> **TASK MATERIAL**:
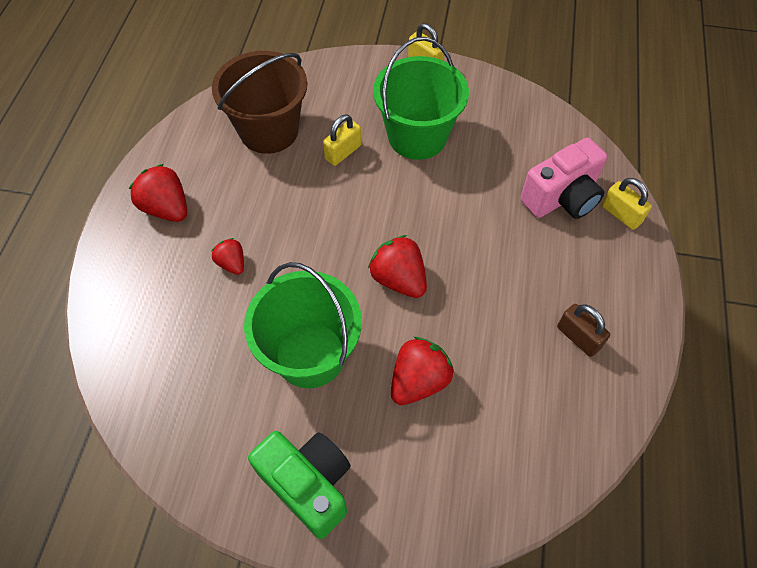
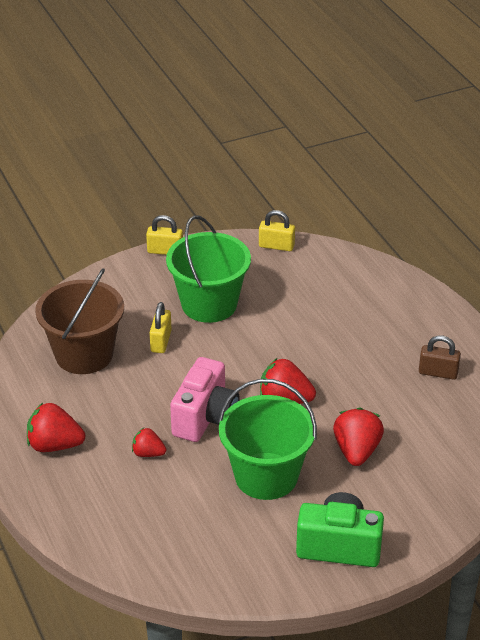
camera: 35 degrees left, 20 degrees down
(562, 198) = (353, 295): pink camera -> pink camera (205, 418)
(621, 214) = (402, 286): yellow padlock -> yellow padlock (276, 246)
==
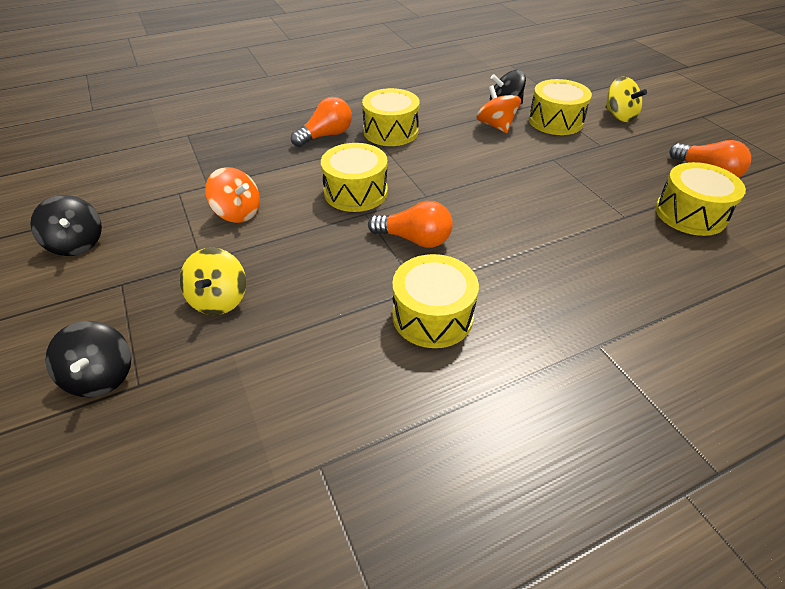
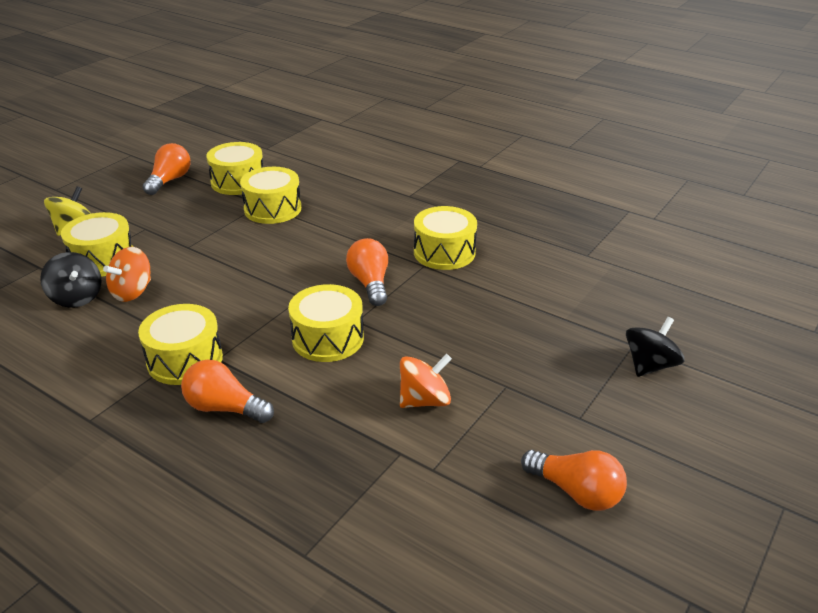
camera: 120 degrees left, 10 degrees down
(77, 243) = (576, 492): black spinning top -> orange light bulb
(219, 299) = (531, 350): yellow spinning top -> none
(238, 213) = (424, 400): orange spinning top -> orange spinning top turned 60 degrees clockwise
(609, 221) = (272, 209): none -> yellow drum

> **DIRECTIONS FOR THIS TASK**: Return, unchanged, the run of lines above that opens with the line containing "(562, 198) = (353, 295): pink" and closes with the line containing "(621, 214) = (402, 286): yellow". Include both.

> **RESPONSE BELOW**:
(562, 198) = (353, 295): pink camera -> pink camera (205, 418)
(621, 214) = (402, 286): yellow padlock -> yellow padlock (276, 246)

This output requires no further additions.